** Extracted information follows **

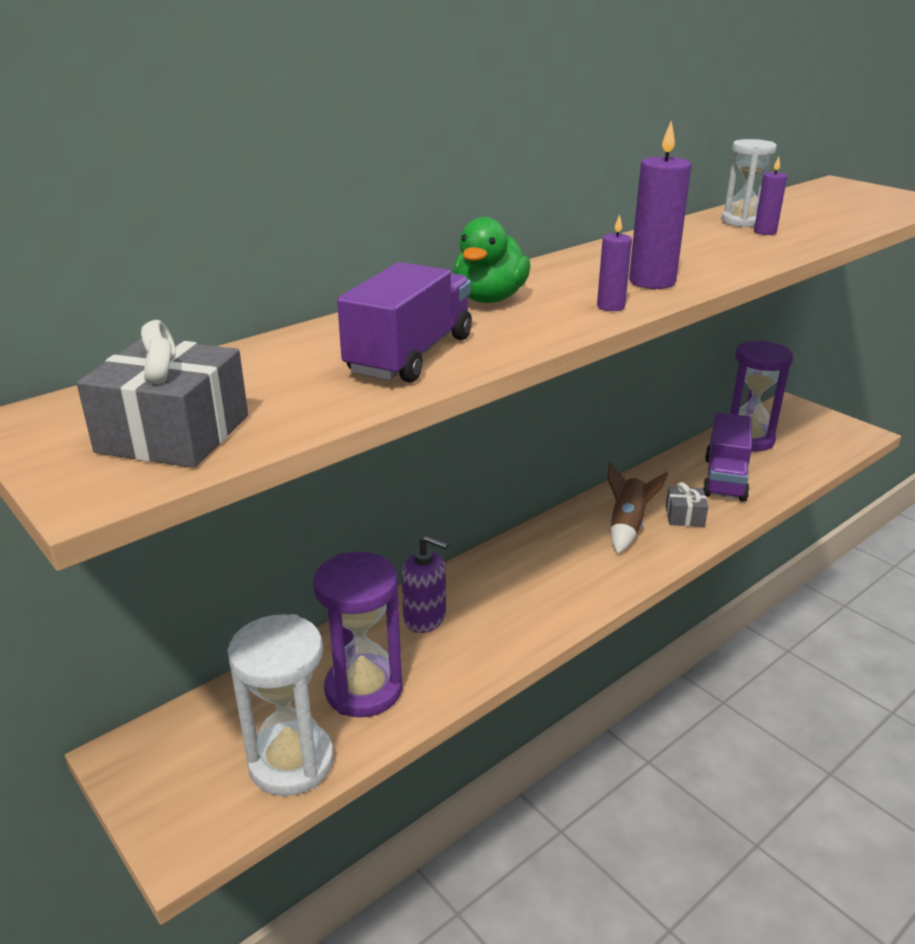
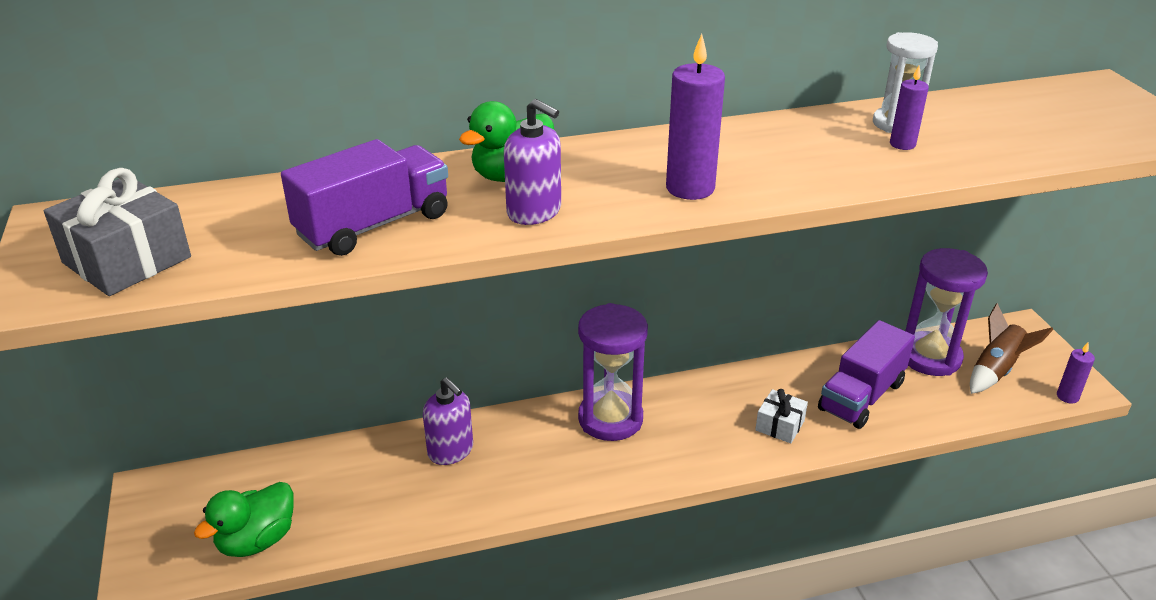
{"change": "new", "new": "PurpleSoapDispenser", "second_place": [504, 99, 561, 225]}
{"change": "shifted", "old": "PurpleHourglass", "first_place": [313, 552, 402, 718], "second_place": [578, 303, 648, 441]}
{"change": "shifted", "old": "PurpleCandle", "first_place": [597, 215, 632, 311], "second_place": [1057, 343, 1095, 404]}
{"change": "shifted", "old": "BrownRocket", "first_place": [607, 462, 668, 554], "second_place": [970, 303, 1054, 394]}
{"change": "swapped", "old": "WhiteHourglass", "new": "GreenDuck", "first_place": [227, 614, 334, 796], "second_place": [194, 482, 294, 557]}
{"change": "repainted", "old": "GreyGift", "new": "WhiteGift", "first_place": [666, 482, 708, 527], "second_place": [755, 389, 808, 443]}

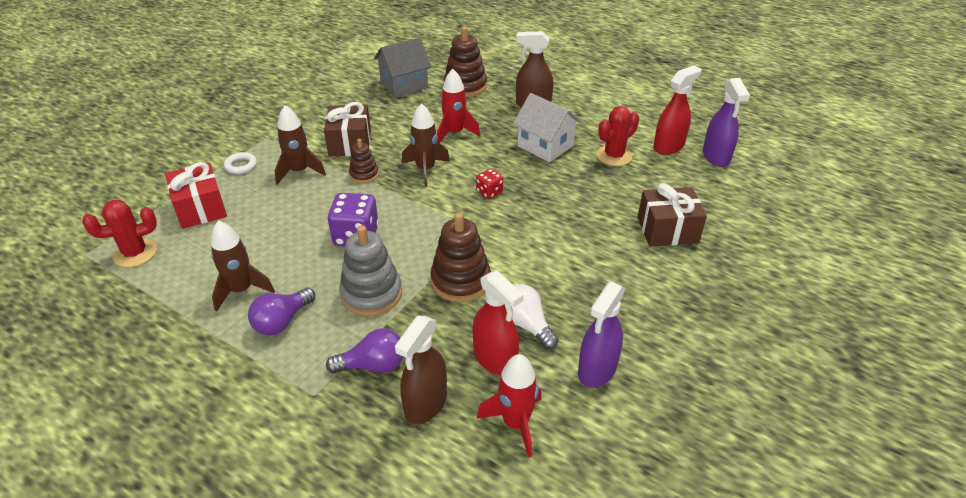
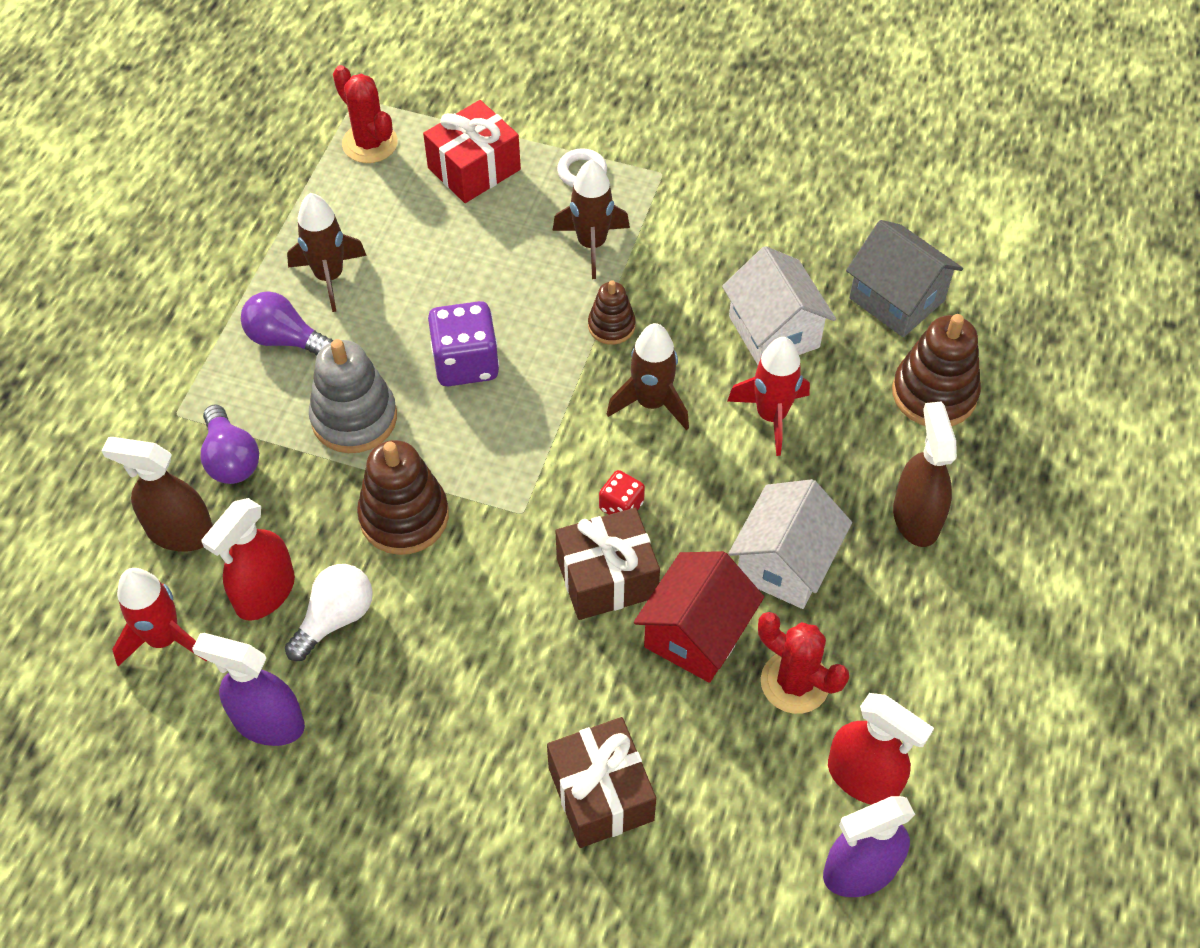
{"change": "new", "new": "RedHouse", "second_place": [634, 551, 764, 683]}
{"change": "new", "new": "WhiteHouse", "second_place": [722, 246, 836, 365]}
{"change": "shifted", "old": "BrownGift", "first_place": [324, 102, 371, 156], "second_place": [555, 508, 660, 620]}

** End of Extracted information **

**The problem:** Set down the data above verbatim, omitting every image.

**Answer to this problem:**
{"change": "new", "new": "PurpleSoapDispenser", "second_place": [504, 99, 561, 225]}
{"change": "shifted", "old": "PurpleHourglass", "first_place": [313, 552, 402, 718], "second_place": [578, 303, 648, 441]}
{"change": "shifted", "old": "PurpleCandle", "first_place": [597, 215, 632, 311], "second_place": [1057, 343, 1095, 404]}
{"change": "shifted", "old": "BrownRocket", "first_place": [607, 462, 668, 554], "second_place": [970, 303, 1054, 394]}
{"change": "swapped", "old": "WhiteHourglass", "new": "GreenDuck", "first_place": [227, 614, 334, 796], "second_place": [194, 482, 294, 557]}
{"change": "repainted", "old": "GreyGift", "new": "WhiteGift", "first_place": [666, 482, 708, 527], "second_place": [755, 389, 808, 443]}

{"change": "new", "new": "RedHouse", "second_place": [634, 551, 764, 683]}
{"change": "new", "new": "WhiteHouse", "second_place": [722, 246, 836, 365]}
{"change": "shifted", "old": "BrownGift", "first_place": [324, 102, 371, 156], "second_place": [555, 508, 660, 620]}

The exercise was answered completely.